DATA EXTRACT =
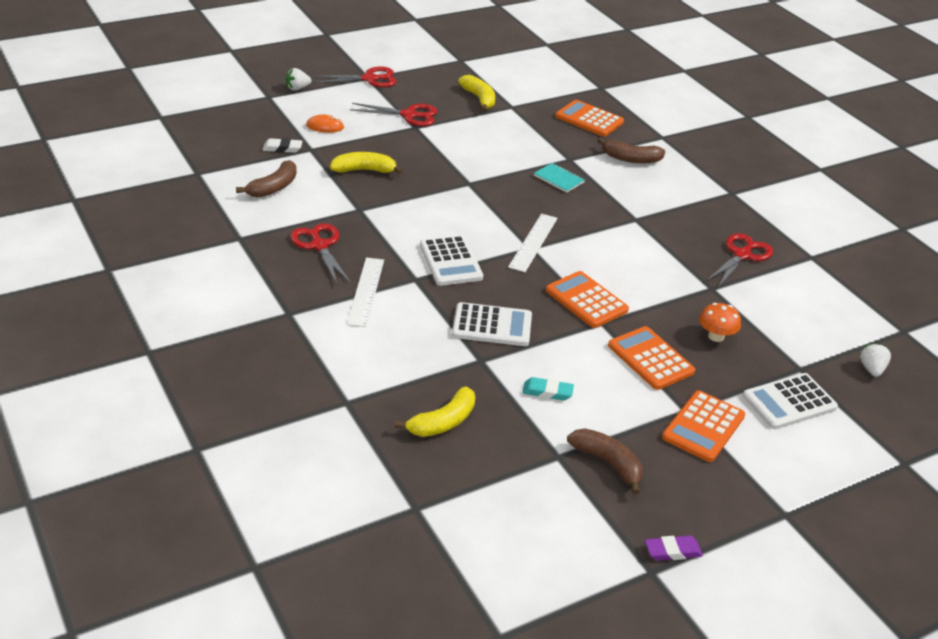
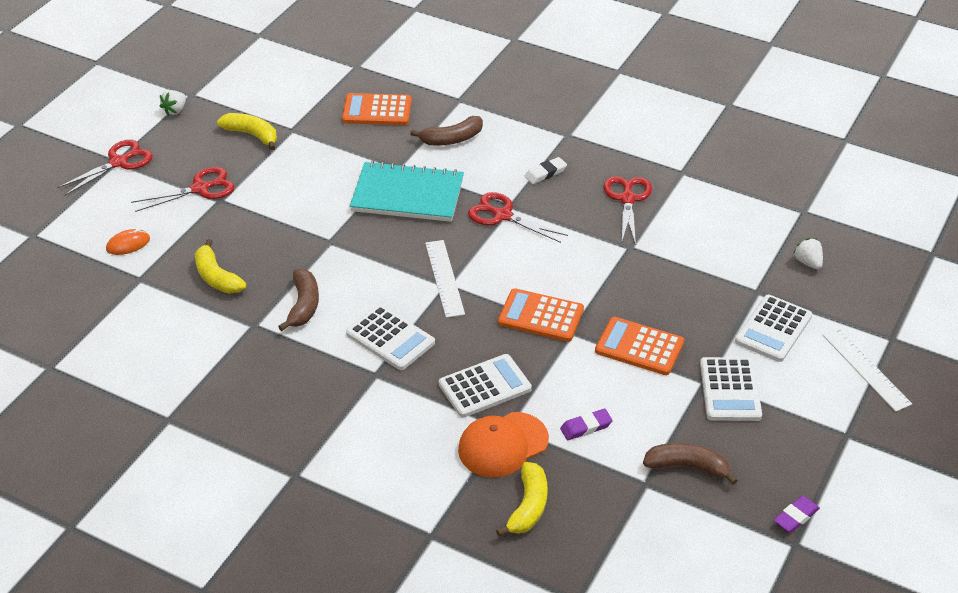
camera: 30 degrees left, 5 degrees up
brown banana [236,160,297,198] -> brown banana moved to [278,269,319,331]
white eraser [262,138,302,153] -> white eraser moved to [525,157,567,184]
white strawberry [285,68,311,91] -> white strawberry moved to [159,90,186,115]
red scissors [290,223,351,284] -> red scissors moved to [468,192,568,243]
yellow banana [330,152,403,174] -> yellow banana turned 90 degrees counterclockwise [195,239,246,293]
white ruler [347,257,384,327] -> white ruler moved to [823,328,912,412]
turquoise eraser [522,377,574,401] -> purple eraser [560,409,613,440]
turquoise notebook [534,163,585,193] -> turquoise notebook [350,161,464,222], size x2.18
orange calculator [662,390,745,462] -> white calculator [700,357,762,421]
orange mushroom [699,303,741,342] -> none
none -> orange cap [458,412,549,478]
==
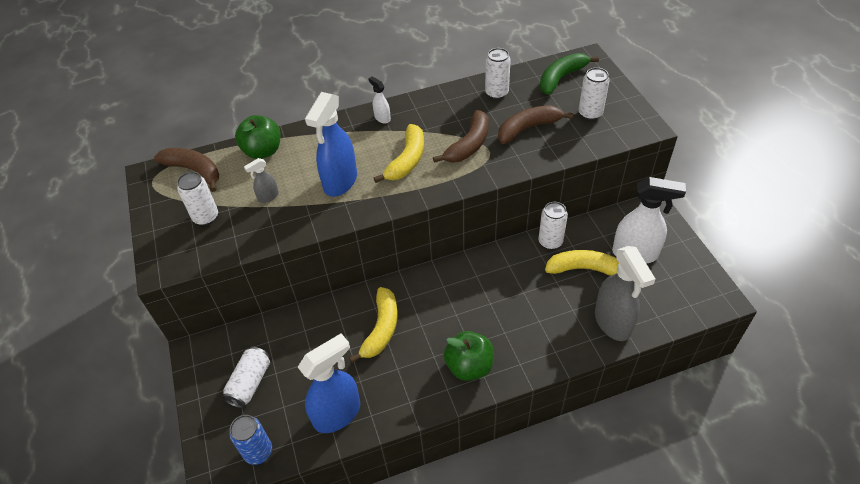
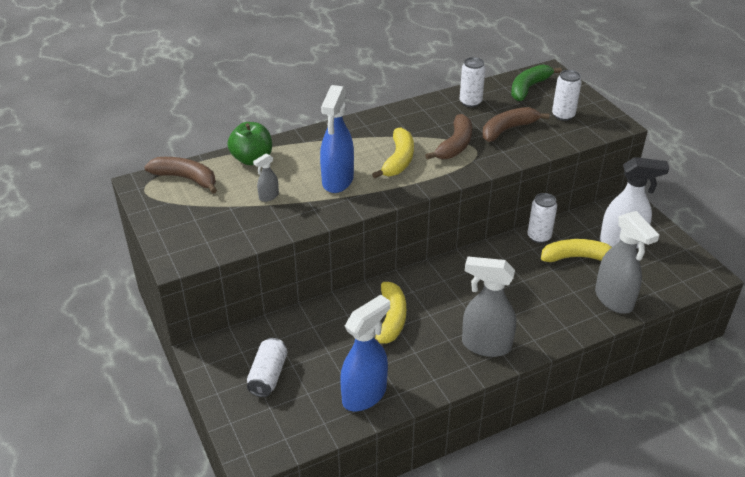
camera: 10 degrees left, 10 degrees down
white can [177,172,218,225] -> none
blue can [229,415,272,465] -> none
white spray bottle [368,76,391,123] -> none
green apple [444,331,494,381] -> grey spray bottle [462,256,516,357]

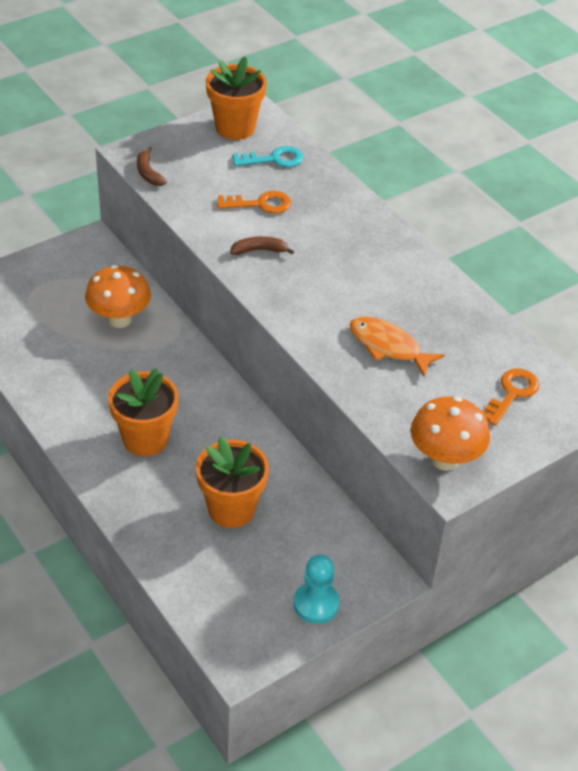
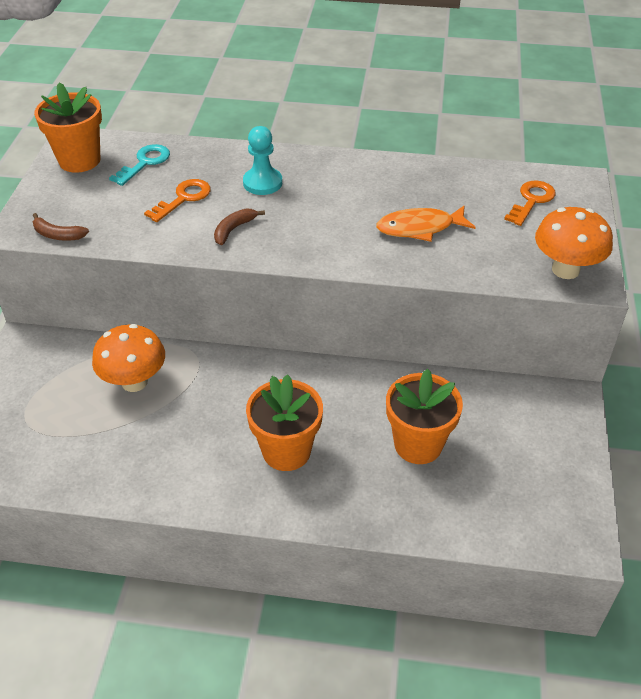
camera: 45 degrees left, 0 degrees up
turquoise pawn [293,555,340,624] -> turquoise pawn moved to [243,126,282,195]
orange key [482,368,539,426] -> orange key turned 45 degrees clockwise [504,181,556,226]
==
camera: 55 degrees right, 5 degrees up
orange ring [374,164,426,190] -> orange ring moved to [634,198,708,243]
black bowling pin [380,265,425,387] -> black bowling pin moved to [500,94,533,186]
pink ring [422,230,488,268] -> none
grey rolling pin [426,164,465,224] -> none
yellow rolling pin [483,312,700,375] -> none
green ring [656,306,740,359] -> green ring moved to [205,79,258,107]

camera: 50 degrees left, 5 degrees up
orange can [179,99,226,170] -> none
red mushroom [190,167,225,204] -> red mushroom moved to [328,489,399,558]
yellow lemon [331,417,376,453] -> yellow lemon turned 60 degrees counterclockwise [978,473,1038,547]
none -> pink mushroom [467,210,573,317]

WHAT TO WORK ON = Using only the listing above, restate exactly the lines from the line containing "camera: 55 degrees right, 5 degrees up" through the line containing "none -> pink mushroom [467,210,573,317]", both included.

WORKED SOLUTION =
camera: 55 degrees right, 5 degrees up
orange ring [374,164,426,190] -> orange ring moved to [634,198,708,243]
black bowling pin [380,265,425,387] -> black bowling pin moved to [500,94,533,186]
pink ring [422,230,488,268] -> none
grey rolling pin [426,164,465,224] -> none
yellow rolling pin [483,312,700,375] -> none
green ring [656,306,740,359] -> green ring moved to [205,79,258,107]

camera: 50 degrees left, 5 degrees up
orange can [179,99,226,170] -> none
red mushroom [190,167,225,204] -> red mushroom moved to [328,489,399,558]
yellow lemon [331,417,376,453] -> yellow lemon turned 60 degrees counterclockwise [978,473,1038,547]
none -> pink mushroom [467,210,573,317]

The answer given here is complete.